Exercise brief - Nothing but an exact copy of the records below counts as the answer.
*** Data to examine ***
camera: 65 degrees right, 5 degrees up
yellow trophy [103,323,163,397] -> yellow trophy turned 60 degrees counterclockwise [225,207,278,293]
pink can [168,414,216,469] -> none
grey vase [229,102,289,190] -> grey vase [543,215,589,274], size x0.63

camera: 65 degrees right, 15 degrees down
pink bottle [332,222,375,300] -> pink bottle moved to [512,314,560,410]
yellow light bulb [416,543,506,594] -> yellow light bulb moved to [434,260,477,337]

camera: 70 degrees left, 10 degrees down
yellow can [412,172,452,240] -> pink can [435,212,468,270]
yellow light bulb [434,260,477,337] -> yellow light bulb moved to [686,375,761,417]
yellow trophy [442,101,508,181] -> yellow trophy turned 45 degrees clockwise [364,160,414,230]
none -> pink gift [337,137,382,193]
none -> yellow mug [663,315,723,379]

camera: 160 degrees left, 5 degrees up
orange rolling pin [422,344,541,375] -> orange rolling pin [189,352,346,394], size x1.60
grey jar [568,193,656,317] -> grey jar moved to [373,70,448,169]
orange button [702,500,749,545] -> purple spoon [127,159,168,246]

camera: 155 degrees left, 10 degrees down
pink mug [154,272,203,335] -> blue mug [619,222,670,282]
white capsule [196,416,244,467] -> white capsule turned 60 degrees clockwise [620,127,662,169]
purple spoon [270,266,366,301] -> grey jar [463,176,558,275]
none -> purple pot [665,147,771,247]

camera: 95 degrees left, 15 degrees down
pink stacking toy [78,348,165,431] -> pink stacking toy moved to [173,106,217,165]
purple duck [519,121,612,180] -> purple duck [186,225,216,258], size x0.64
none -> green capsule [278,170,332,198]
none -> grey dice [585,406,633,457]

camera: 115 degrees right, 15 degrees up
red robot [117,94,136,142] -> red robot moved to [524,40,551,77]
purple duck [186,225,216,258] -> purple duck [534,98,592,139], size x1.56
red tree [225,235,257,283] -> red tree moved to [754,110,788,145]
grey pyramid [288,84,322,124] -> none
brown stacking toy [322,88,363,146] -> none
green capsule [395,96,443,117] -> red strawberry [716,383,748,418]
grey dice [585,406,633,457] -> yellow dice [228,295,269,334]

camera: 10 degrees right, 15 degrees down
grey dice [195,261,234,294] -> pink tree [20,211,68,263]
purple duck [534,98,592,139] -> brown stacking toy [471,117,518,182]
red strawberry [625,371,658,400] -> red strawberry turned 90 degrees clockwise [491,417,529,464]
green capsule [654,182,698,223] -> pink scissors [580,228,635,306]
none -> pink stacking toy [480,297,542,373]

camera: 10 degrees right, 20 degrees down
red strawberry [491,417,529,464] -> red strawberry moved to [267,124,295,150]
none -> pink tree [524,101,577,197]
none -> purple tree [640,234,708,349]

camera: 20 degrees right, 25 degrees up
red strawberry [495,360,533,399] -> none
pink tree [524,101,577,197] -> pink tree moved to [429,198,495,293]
*** End of Data to examine ***
Solution to this exercise -
camera: 65 degrees right, 5 degrees up
yellow trophy [103,323,163,397] -> yellow trophy turned 60 degrees counterclockwise [225,207,278,293]
pink can [168,414,216,469] -> none
grey vase [229,102,289,190] -> grey vase [543,215,589,274], size x0.63

camera: 65 degrees right, 15 degrees down
pink bottle [332,222,375,300] -> pink bottle moved to [512,314,560,410]
yellow light bulb [416,543,506,594] -> yellow light bulb moved to [434,260,477,337]

camera: 70 degrees left, 10 degrees down
yellow can [412,172,452,240] -> pink can [435,212,468,270]
yellow light bulb [434,260,477,337] -> yellow light bulb moved to [686,375,761,417]
yellow trophy [442,101,508,181] -> yellow trophy turned 45 degrees clockwise [364,160,414,230]
none -> pink gift [337,137,382,193]
none -> yellow mug [663,315,723,379]

camera: 160 degrees left, 5 degrees up
orange rolling pin [422,344,541,375] -> orange rolling pin [189,352,346,394], size x1.60
grey jar [568,193,656,317] -> grey jar moved to [373,70,448,169]
orange button [702,500,749,545] -> purple spoon [127,159,168,246]

camera: 155 degrees left, 10 degrees down
pink mug [154,272,203,335] -> blue mug [619,222,670,282]
white capsule [196,416,244,467] -> white capsule turned 60 degrees clockwise [620,127,662,169]
purple spoon [270,266,366,301] -> grey jar [463,176,558,275]
none -> purple pot [665,147,771,247]

camera: 95 degrees left, 15 degrees down
pink stacking toy [78,348,165,431] -> pink stacking toy moved to [173,106,217,165]
purple duck [519,121,612,180] -> purple duck [186,225,216,258], size x0.64
none -> green capsule [278,170,332,198]
none -> grey dice [585,406,633,457]

camera: 115 degrees right, 15 degrees up
red robot [117,94,136,142] -> red robot moved to [524,40,551,77]
purple duck [186,225,216,258] -> purple duck [534,98,592,139], size x1.56
red tree [225,235,257,283] -> red tree moved to [754,110,788,145]
grey pyramid [288,84,322,124] -> none
brown stacking toy [322,88,363,146] -> none
green capsule [395,96,443,117] -> red strawberry [716,383,748,418]
grey dice [585,406,633,457] -> yellow dice [228,295,269,334]

camera: 10 degrees right, 15 degrees down
grey dice [195,261,234,294] -> pink tree [20,211,68,263]
purple duck [534,98,592,139] -> brown stacking toy [471,117,518,182]
red strawberry [625,371,658,400] -> red strawberry turned 90 degrees clockwise [491,417,529,464]
green capsule [654,182,698,223] -> pink scissors [580,228,635,306]
none -> pink stacking toy [480,297,542,373]

camera: 10 degrees right, 20 degrees down
red strawberry [491,417,529,464] -> red strawberry moved to [267,124,295,150]
none -> pink tree [524,101,577,197]
none -> purple tree [640,234,708,349]

camera: 20 degrees right, 25 degrees up
red strawberry [495,360,533,399] -> none
pink tree [524,101,577,197] -> pink tree moved to [429,198,495,293]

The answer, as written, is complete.